Exercise inputs:
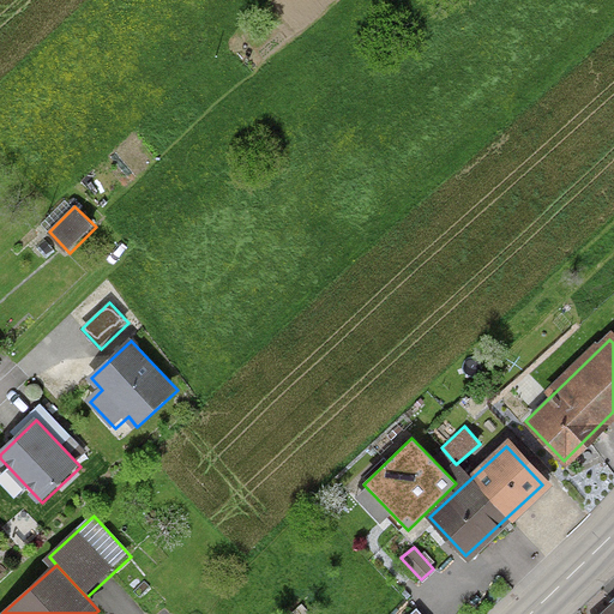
All buildings are outlined.
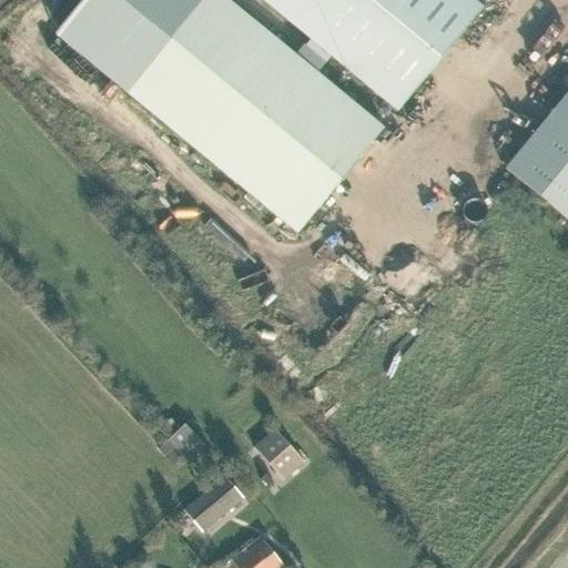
[(312,41),(296,59),(225,0),(88,0),(57,38),(124,93),(296,235),(384,130),(315,73),(330,56),(312,41)]
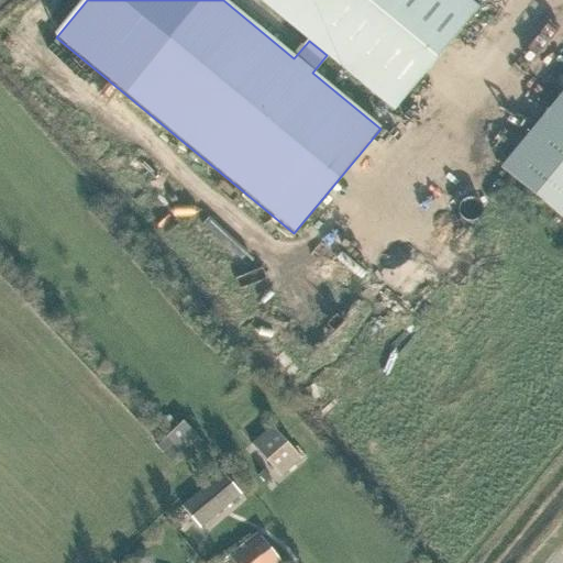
[(467,0),(258,0),(309,41),(327,55),(395,111),(478,9),(467,0)]
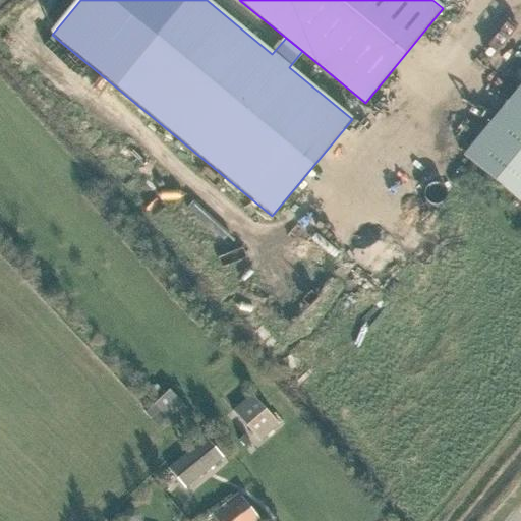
[(520,83),(502,108),(520,123),(520,83)]
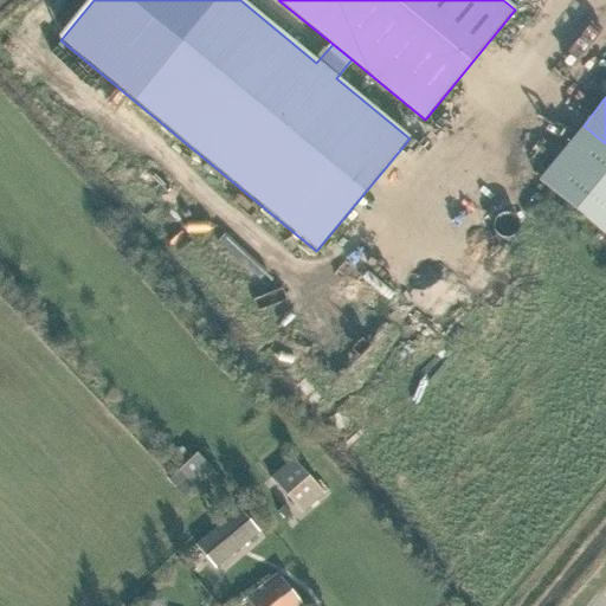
[(605,143),(584,126),(539,180),(605,234),(605,143)]
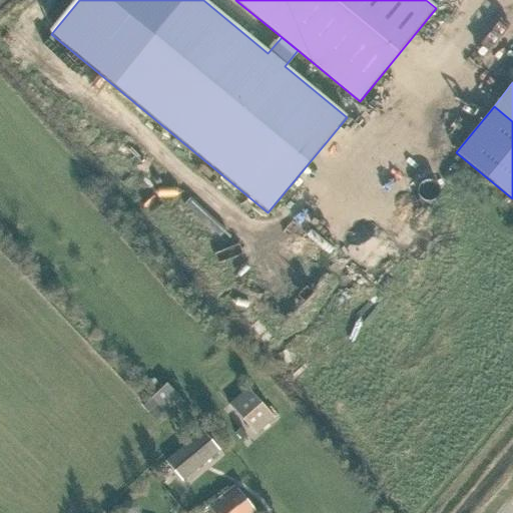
[(154,379),(149,384),(153,388),(158,383),(154,379)]
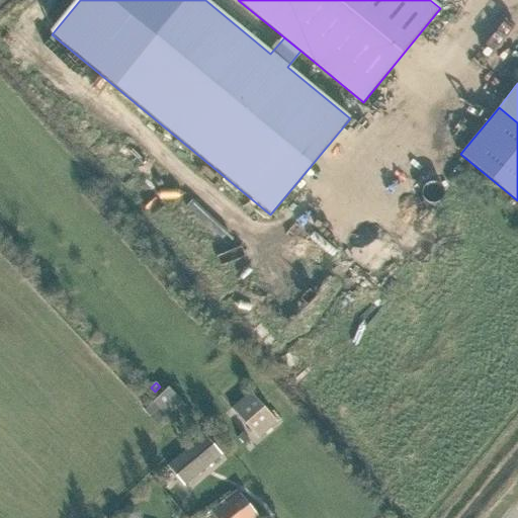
[(159,426),(182,403),(168,387),(144,411),(159,426)]
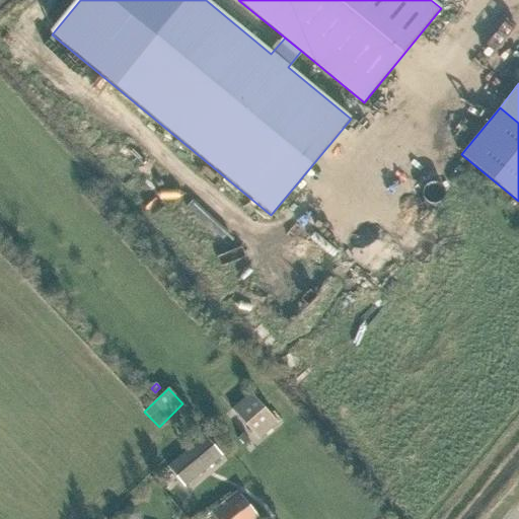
[(278,424),(250,392),(232,409),(260,440),(278,424)]
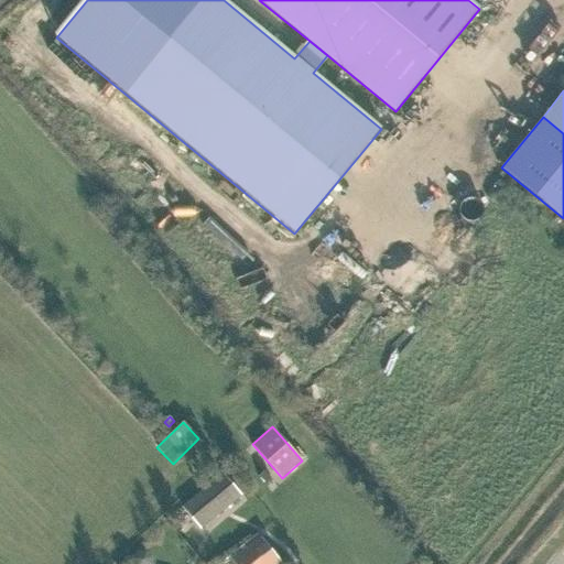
[(223,473),(182,507),(201,530),(242,496),(223,473)]
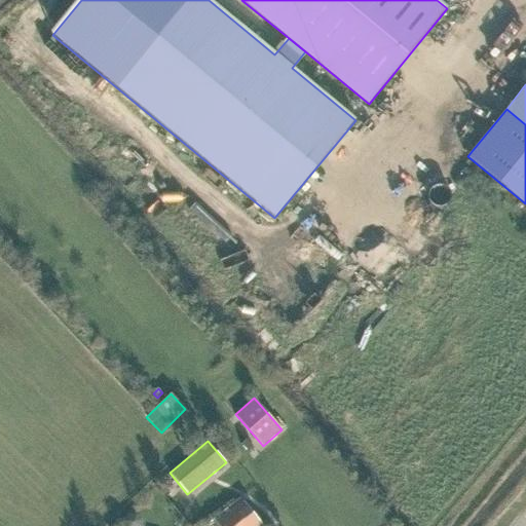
[(241,498),(215,520),(219,525),(260,525),(262,525),(241,498)]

Task item:
What is needed is an exact copy of all the data, with no images in it.

Solved exercise:
All buildings are outlined.
[(312,41),(296,59),(225,0),(88,0),(57,38),(124,93),(296,235),(384,130),(315,73),(330,56),(312,41)]
[(467,0),(258,0),(309,41),(327,55),(395,111),(478,9),(467,0)]
[(520,83),(502,108),(520,123),(520,83)]
[(605,143),(584,126),(539,180),(605,234),(605,143)]
[(154,379),(149,384),(153,388),(158,383),(154,379)]
[(159,426),(182,403),(168,387),(144,411),(159,426)]
[(278,424),(250,392),(232,409),(260,440),(278,424)]
[(223,473),(182,507),(201,530),(242,496),(223,473)]
[(241,498),(215,520),(219,525),(260,525),(262,525),(241,498)]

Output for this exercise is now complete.